| Exercise aim |
Nothing in the records below should be altered when they are retyped.

| Material for the task |
****************
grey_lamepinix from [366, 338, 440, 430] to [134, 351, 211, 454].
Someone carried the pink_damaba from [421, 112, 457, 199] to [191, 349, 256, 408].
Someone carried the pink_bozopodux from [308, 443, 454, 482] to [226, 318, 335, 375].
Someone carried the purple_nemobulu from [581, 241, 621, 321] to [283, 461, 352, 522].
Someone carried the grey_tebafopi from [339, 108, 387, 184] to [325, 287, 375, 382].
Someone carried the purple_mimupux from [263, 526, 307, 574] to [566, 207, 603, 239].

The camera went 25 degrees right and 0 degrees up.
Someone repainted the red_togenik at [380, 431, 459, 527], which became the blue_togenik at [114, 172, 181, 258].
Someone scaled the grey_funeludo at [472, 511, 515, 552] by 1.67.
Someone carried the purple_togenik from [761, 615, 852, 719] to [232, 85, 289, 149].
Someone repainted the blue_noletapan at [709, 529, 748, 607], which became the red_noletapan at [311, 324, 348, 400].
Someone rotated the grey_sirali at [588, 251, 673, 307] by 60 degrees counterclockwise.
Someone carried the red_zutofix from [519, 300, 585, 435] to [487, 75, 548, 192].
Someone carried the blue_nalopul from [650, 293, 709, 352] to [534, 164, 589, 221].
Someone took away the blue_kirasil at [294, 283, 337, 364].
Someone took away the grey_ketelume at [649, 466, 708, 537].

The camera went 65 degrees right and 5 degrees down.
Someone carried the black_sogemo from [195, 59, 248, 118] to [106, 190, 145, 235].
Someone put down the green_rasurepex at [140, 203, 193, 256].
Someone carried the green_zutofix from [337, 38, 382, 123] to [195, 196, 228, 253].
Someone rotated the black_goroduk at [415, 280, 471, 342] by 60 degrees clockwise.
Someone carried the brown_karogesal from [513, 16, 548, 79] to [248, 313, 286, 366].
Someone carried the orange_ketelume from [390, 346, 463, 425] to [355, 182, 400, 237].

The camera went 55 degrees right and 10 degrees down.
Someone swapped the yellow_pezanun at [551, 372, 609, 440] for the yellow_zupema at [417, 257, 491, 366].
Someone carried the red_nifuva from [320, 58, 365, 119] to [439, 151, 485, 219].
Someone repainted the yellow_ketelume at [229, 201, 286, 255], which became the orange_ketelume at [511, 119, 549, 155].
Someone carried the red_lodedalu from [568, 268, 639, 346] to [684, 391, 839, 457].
****************
| Answer section |
grey_lamepinix from [366, 338, 440, 430] to [134, 351, 211, 454].
Someone carried the pink_damaba from [421, 112, 457, 199] to [191, 349, 256, 408].
Someone carried the pink_bozopodux from [308, 443, 454, 482] to [226, 318, 335, 375].
Someone carried the purple_nemobulu from [581, 241, 621, 321] to [283, 461, 352, 522].
Someone carried the grey_tebafopi from [339, 108, 387, 184] to [325, 287, 375, 382].
Someone carried the purple_mimupux from [263, 526, 307, 574] to [566, 207, 603, 239].

The camera went 25 degrees right and 0 degrees up.
Someone repainted the red_togenik at [380, 431, 459, 527], which became the blue_togenik at [114, 172, 181, 258].
Someone scaled the grey_funeludo at [472, 511, 515, 552] by 1.67.
Someone carried the purple_togenik from [761, 615, 852, 719] to [232, 85, 289, 149].
Someone repainted the blue_noletapan at [709, 529, 748, 607], which became the red_noletapan at [311, 324, 348, 400].
Someone rotated the grey_sirali at [588, 251, 673, 307] by 60 degrees counterclockwise.
Someone carried the red_zutofix from [519, 300, 585, 435] to [487, 75, 548, 192].
Someone carried the blue_nalopul from [650, 293, 709, 352] to [534, 164, 589, 221].
Someone took away the blue_kirasil at [294, 283, 337, 364].
Someone took away the grey_ketelume at [649, 466, 708, 537].

The camera went 65 degrees right and 5 degrees down.
Someone carried the black_sogemo from [195, 59, 248, 118] to [106, 190, 145, 235].
Someone put down the green_rasurepex at [140, 203, 193, 256].
Someone carried the green_zutofix from [337, 38, 382, 123] to [195, 196, 228, 253].
Someone rotated the black_goroduk at [415, 280, 471, 342] by 60 degrees clockwise.
Someone carried the brown_karogesal from [513, 16, 548, 79] to [248, 313, 286, 366].
Someone carried the orange_ketelume from [390, 346, 463, 425] to [355, 182, 400, 237].

The camera went 55 degrees right and 10 degrees down.
Someone swapped the yellow_pezanun at [551, 372, 609, 440] for the yellow_zupema at [417, 257, 491, 366].
Someone carried the red_nifuva from [320, 58, 365, 119] to [439, 151, 485, 219].
Someone repainted the yellow_ketelume at [229, 201, 286, 255], which became the orange_ketelume at [511, 119, 549, 155].
Someone carried the red_lodedalu from [568, 268, 639, 346] to [684, 391, 839, 457].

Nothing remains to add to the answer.